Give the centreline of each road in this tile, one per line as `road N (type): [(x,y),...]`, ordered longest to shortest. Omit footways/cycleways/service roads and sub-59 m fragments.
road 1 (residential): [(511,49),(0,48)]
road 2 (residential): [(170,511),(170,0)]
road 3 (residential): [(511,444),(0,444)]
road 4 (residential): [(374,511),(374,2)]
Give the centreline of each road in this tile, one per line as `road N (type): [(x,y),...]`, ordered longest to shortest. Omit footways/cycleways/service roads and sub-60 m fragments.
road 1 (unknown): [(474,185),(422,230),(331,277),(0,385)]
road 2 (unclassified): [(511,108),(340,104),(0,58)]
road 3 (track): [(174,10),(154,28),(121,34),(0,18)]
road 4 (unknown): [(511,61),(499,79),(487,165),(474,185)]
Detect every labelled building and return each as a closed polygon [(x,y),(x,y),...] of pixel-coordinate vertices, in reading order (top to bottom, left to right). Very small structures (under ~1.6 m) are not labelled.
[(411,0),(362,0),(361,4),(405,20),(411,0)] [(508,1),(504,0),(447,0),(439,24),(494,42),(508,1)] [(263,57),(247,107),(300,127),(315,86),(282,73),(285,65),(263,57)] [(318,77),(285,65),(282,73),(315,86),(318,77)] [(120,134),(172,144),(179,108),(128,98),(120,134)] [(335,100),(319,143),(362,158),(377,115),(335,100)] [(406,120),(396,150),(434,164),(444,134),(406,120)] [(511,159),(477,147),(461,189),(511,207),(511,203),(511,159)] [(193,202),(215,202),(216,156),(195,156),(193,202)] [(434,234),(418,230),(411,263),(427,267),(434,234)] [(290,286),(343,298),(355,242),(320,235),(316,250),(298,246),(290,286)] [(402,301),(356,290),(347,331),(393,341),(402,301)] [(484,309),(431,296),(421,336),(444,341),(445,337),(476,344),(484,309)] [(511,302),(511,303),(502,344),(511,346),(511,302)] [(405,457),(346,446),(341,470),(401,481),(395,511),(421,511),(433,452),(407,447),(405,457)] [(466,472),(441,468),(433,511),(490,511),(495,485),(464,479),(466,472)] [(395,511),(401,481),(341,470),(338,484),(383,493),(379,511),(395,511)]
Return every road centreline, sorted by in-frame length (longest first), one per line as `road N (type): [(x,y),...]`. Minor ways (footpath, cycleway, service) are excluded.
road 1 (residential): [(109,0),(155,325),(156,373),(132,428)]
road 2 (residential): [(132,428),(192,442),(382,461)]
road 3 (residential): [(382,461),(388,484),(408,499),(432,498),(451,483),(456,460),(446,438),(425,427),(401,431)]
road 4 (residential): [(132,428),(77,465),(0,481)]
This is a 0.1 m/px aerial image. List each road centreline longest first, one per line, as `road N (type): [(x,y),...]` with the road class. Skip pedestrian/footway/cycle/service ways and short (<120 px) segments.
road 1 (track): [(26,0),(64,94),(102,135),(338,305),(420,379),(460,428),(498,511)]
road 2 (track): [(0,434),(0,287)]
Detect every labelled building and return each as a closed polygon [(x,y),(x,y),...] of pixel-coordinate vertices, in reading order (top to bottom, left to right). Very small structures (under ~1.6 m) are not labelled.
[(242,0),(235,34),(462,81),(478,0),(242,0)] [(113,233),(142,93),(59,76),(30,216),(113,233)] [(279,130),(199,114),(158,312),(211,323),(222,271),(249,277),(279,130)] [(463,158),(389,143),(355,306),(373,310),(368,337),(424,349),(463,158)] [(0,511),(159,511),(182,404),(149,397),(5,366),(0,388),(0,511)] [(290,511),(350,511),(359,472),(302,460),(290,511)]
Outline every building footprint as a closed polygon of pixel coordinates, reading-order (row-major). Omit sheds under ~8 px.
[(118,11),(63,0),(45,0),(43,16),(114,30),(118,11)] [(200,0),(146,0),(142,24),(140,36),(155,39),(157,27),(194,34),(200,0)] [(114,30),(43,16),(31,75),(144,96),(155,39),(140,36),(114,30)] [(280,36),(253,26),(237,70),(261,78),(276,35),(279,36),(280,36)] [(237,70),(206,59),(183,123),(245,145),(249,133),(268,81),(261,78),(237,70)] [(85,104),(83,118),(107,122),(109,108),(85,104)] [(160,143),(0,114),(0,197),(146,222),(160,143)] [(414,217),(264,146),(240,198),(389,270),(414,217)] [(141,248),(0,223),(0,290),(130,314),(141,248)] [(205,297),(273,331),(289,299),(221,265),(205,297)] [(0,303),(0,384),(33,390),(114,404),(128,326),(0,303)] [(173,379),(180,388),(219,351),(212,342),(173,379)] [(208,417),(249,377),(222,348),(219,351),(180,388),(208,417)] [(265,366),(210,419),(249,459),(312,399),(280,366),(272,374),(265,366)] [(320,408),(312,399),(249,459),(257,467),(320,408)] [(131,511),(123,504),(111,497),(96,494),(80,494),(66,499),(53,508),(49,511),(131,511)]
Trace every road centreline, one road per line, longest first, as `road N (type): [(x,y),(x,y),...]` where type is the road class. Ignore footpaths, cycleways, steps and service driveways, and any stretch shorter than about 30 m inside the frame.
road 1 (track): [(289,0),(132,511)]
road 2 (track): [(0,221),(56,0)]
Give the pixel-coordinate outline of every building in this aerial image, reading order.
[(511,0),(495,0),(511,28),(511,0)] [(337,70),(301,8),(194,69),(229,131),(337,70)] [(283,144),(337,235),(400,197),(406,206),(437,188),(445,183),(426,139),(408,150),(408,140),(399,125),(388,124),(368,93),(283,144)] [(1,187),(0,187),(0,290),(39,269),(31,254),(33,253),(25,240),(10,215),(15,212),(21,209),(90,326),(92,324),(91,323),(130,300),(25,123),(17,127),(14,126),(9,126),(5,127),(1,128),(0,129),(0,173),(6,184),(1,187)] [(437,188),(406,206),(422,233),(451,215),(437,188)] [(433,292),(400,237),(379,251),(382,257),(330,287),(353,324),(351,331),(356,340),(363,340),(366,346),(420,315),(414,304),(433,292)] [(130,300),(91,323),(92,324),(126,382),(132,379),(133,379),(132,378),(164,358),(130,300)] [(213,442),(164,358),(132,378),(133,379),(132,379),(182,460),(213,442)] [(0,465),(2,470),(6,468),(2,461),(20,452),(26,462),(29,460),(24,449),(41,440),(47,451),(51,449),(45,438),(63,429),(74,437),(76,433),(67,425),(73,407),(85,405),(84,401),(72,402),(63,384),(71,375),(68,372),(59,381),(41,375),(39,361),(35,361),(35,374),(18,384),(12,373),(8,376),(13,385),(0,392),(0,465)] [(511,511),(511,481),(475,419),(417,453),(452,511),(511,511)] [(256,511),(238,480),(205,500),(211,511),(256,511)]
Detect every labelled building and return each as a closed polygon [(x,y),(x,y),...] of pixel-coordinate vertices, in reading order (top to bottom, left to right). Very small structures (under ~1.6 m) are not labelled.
■ ■ ■ ■ ■
#### [PROBLEM DETAILS]
Pull out each line of the material above that contains the word "fragments".

#### [RESPONSE BELOW]
Give the centreline of each road in this tile, one per line as `road N (type): [(x,y),...]`, ordered longest to shortest. Omit footways/cycleways/service roads and sub-59 m fragments.
Give the centreline of each road in this tile, one per line as `road N (type): [(x,y),...]`, ordered longest to shortest. Omit footways/cycleways/service roads and sub-60 m fragments.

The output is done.